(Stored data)
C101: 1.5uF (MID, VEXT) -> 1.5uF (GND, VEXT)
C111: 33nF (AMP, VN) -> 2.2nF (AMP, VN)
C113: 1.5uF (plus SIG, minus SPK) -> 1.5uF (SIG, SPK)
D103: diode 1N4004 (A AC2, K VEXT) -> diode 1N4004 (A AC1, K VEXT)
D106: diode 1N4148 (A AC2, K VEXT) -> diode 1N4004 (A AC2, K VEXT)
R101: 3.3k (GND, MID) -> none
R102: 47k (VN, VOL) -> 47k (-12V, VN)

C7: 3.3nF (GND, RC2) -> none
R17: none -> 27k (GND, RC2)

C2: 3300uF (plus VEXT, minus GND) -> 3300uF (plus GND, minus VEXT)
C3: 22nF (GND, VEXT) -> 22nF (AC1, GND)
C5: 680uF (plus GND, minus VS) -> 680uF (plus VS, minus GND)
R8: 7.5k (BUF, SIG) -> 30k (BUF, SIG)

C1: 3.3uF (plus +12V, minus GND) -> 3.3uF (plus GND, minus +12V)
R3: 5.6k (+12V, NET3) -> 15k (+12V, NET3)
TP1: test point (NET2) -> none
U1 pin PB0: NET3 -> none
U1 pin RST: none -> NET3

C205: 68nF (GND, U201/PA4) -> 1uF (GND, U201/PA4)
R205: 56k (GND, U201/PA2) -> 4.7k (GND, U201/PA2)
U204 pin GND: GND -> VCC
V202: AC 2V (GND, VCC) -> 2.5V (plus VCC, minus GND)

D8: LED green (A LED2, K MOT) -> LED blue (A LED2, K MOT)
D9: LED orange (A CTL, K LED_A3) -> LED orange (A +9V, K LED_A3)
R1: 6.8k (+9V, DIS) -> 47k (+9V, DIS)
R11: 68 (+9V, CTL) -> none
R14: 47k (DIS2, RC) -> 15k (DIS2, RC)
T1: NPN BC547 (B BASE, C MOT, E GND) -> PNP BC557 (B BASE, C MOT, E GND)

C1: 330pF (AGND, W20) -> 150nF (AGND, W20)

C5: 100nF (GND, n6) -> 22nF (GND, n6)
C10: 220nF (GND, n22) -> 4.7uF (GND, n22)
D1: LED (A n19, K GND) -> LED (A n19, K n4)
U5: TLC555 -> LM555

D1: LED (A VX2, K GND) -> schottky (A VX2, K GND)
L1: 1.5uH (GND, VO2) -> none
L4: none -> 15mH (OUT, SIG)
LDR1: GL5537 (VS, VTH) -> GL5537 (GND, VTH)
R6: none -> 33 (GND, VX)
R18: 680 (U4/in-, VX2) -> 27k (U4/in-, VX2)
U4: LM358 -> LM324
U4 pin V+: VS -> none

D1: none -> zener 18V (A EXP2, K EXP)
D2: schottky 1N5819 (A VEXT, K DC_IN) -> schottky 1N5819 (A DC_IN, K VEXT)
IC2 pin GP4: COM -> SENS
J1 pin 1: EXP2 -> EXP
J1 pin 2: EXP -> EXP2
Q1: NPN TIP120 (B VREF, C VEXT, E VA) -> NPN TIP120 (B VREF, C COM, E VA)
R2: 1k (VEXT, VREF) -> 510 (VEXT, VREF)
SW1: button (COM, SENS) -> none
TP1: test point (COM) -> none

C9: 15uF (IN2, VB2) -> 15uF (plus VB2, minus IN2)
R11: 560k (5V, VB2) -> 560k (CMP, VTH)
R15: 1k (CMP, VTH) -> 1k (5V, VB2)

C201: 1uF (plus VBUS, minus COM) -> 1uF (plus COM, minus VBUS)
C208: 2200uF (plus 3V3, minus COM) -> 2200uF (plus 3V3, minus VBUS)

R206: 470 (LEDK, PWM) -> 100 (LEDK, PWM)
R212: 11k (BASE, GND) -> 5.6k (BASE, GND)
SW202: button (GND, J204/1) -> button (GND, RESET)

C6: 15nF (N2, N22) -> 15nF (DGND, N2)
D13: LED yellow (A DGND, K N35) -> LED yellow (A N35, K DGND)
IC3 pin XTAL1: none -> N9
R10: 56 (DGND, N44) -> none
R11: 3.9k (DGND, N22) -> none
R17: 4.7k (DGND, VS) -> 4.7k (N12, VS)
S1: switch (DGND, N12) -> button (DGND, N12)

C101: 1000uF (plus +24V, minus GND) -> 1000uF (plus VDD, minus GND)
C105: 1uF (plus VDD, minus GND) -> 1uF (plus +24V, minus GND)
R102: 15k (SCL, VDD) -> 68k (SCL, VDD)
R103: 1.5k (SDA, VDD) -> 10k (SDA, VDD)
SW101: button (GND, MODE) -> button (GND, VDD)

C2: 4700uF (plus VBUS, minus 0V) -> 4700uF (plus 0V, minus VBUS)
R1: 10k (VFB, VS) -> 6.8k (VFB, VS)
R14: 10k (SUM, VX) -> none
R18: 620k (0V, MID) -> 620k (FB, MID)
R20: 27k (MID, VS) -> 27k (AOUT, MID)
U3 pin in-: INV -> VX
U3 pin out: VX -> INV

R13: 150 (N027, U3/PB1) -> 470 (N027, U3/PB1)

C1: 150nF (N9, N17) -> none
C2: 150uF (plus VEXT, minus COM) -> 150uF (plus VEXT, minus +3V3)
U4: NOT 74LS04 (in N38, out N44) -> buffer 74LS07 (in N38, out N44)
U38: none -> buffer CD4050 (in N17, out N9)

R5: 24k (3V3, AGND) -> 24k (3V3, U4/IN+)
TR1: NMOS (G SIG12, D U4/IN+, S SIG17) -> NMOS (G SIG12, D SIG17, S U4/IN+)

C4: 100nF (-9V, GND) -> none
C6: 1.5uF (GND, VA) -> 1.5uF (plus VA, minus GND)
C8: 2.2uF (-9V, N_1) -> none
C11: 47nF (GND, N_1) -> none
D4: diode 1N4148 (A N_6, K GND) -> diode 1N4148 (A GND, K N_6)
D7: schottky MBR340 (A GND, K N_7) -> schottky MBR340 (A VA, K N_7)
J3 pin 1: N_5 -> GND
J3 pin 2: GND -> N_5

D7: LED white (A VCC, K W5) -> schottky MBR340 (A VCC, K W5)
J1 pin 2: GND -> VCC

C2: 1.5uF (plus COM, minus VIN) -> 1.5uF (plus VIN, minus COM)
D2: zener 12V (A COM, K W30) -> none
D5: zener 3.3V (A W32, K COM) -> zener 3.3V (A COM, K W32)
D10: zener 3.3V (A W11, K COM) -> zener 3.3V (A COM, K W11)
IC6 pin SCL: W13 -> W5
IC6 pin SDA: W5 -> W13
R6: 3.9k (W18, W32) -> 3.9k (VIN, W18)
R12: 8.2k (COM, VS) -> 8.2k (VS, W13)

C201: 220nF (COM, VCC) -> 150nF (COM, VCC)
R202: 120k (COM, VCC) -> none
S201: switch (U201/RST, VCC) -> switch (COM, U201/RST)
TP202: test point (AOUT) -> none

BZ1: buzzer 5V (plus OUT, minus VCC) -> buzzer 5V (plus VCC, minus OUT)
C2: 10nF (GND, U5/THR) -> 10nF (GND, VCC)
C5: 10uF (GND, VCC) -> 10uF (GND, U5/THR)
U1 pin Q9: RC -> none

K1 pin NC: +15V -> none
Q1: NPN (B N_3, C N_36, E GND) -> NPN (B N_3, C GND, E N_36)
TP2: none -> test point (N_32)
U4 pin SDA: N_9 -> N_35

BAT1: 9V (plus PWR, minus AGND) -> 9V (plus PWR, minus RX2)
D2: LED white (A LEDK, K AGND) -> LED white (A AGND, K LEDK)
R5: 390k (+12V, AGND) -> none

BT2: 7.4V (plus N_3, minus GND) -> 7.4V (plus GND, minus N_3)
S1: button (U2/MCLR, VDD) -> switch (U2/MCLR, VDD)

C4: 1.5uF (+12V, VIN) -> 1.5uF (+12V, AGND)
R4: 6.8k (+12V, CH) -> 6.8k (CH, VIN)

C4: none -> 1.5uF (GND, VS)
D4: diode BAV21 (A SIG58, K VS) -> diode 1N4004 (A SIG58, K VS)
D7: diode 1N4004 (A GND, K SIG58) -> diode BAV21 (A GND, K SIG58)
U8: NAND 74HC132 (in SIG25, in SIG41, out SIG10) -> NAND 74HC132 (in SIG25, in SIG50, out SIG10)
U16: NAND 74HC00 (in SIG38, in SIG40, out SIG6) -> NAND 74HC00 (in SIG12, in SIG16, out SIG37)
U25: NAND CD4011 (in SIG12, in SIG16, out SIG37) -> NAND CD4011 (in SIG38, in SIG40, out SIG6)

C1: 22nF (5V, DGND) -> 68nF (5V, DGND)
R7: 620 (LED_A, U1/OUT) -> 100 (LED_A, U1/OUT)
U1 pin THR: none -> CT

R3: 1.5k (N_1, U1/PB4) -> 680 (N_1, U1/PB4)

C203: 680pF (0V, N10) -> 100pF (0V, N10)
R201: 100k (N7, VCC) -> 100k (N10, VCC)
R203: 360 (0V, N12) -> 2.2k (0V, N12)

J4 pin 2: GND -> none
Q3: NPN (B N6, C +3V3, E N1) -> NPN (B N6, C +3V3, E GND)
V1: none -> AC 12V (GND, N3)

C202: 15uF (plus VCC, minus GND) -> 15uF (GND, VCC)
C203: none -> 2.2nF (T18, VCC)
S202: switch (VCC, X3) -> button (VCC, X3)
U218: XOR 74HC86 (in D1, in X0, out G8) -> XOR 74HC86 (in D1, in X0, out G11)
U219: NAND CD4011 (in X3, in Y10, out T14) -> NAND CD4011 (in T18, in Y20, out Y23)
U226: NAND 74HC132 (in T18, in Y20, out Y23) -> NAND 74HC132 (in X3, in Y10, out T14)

> **What the exercise asks**
What is needed is an exact copy of the lines above, from the one containing "D5: zener 3.3V" through the one containing "K1 pin NC: +15V -> none", with nothing added.

> **Response to the task**
D5: zener 3.3V (A W32, K COM) -> zener 3.3V (A COM, K W32)
D10: zener 3.3V (A W11, K COM) -> zener 3.3V (A COM, K W11)
IC6 pin SCL: W13 -> W5
IC6 pin SDA: W5 -> W13
R6: 3.9k (W18, W32) -> 3.9k (VIN, W18)
R12: 8.2k (COM, VS) -> 8.2k (VS, W13)

C201: 220nF (COM, VCC) -> 150nF (COM, VCC)
R202: 120k (COM, VCC) -> none
S201: switch (U201/RST, VCC) -> switch (COM, U201/RST)
TP202: test point (AOUT) -> none

BZ1: buzzer 5V (plus OUT, minus VCC) -> buzzer 5V (plus VCC, minus OUT)
C2: 10nF (GND, U5/THR) -> 10nF (GND, VCC)
C5: 10uF (GND, VCC) -> 10uF (GND, U5/THR)
U1 pin Q9: RC -> none

K1 pin NC: +15V -> none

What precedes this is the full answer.